- [ASSIGNED TASK]: In the entries below, begin at the line that has "to [71 249]" and stop after the line that has "(niebieski) [460 166]"; output those lines exactly, leaving out pictures.
───── DATA SHOWN ─────
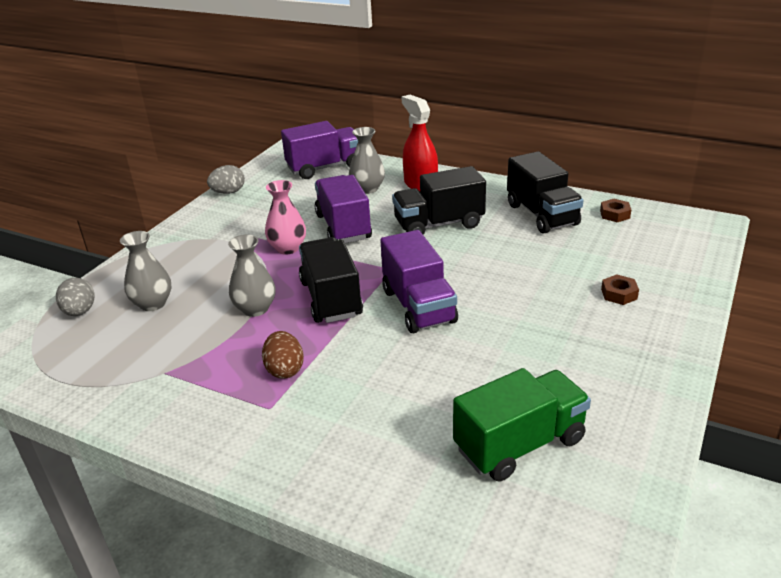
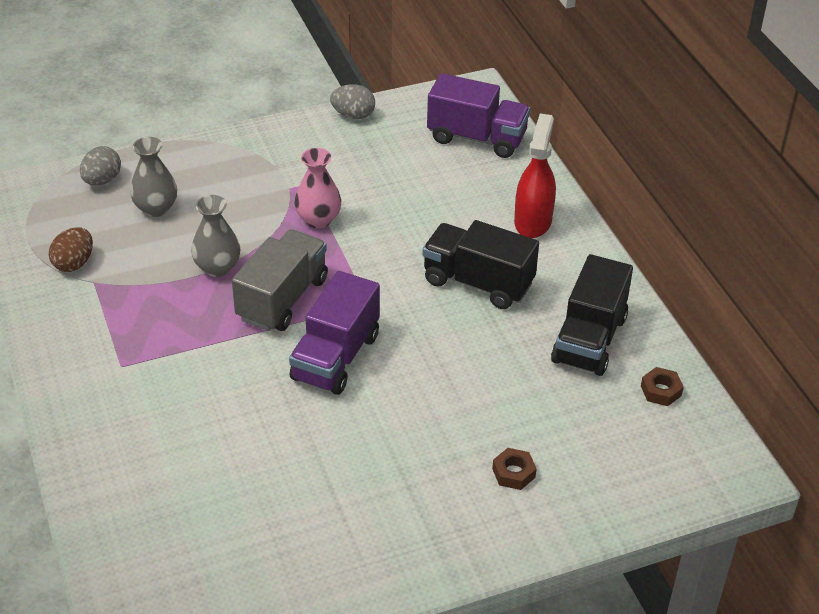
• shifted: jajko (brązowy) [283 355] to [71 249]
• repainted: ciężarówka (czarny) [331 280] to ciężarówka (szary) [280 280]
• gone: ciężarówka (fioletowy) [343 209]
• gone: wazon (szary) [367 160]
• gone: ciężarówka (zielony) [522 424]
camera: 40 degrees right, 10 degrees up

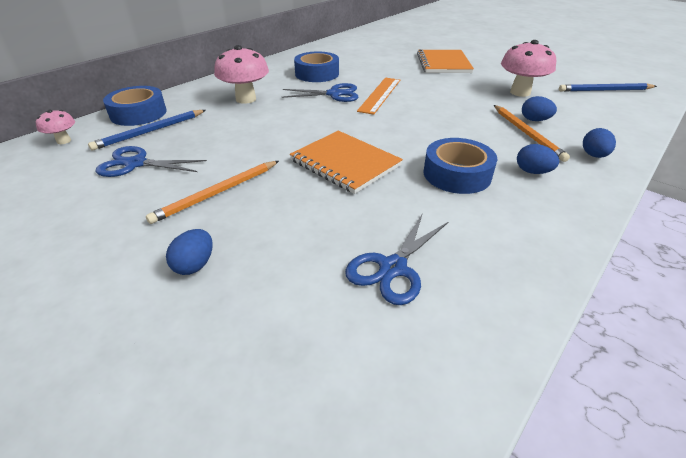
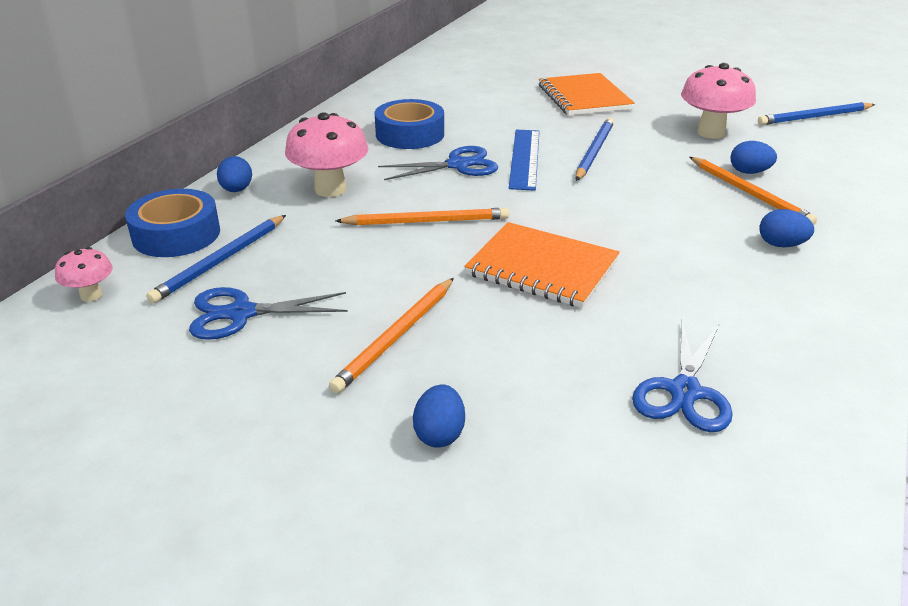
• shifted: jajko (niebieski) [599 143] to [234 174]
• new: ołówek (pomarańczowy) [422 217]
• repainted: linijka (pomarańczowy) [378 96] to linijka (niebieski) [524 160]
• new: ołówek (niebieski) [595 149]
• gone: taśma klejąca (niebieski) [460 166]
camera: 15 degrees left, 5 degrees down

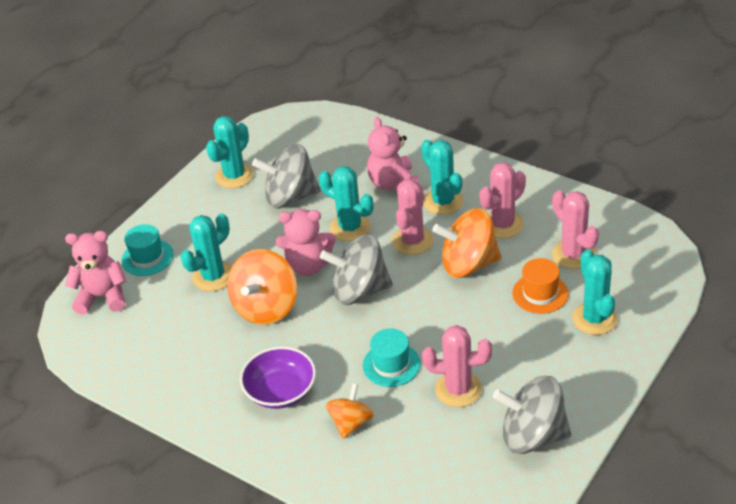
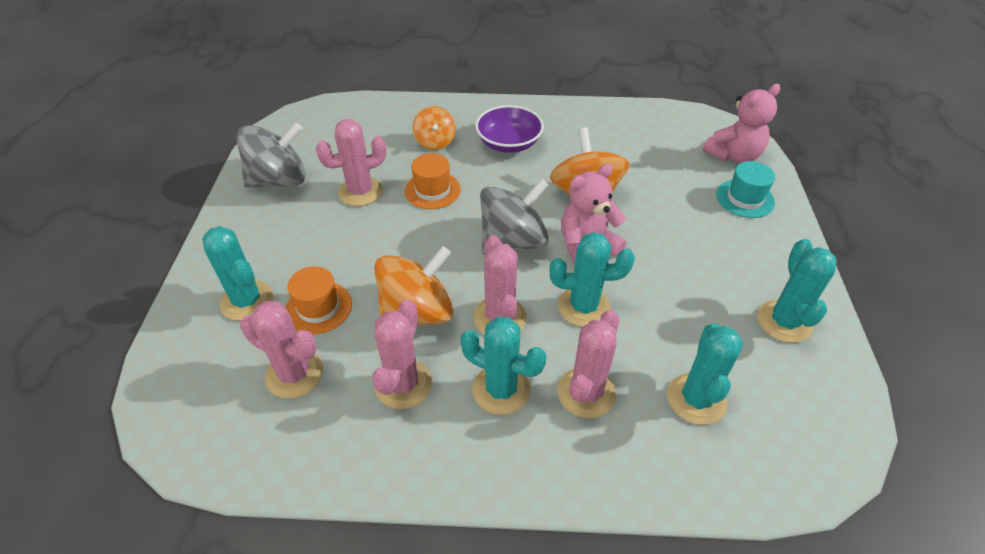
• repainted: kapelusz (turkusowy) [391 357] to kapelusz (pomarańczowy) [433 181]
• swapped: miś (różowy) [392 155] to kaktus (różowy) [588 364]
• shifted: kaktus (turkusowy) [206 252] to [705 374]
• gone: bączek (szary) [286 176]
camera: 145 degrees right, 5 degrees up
─────
───── DATA SHOWN ─────
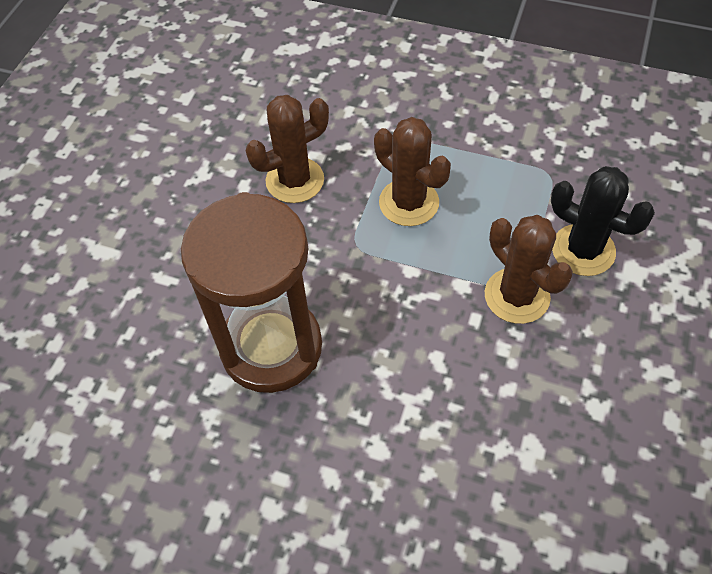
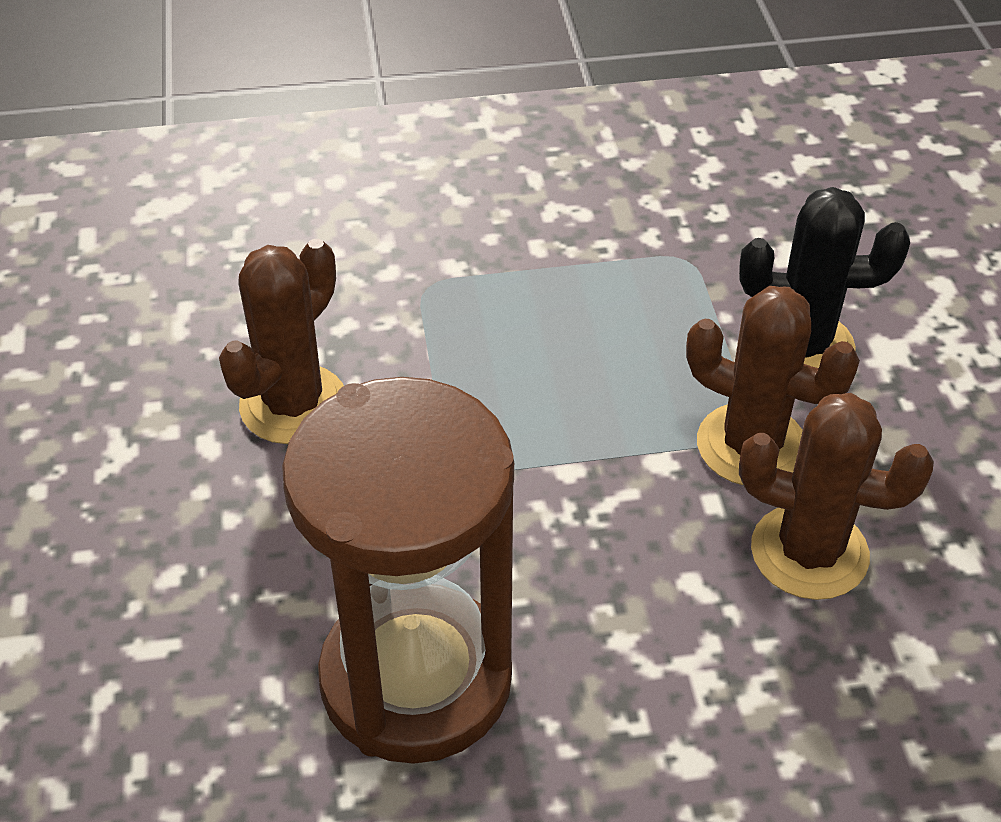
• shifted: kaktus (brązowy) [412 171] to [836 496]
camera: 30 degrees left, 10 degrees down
─────
- [WRITTEN SOLUTION]:
• shifted: jajko (brązowy) [283 355] to [71 249]
• repainted: ciężarówka (czarny) [331 280] to ciężarówka (szary) [280 280]
• gone: ciężarówka (fioletowy) [343 209]
• gone: wazon (szary) [367 160]
• gone: ciężarówka (zielony) [522 424]
camera: 40 degrees right, 10 degrees up

• shifted: jajko (niebieski) [599 143] to [234 174]
• new: ołówek (pomarańczowy) [422 217]
• repainted: linijka (pomarańczowy) [378 96] to linijka (niebieski) [524 160]
• new: ołówek (niebieski) [595 149]
• gone: taśma klejąca (niebieski) [460 166]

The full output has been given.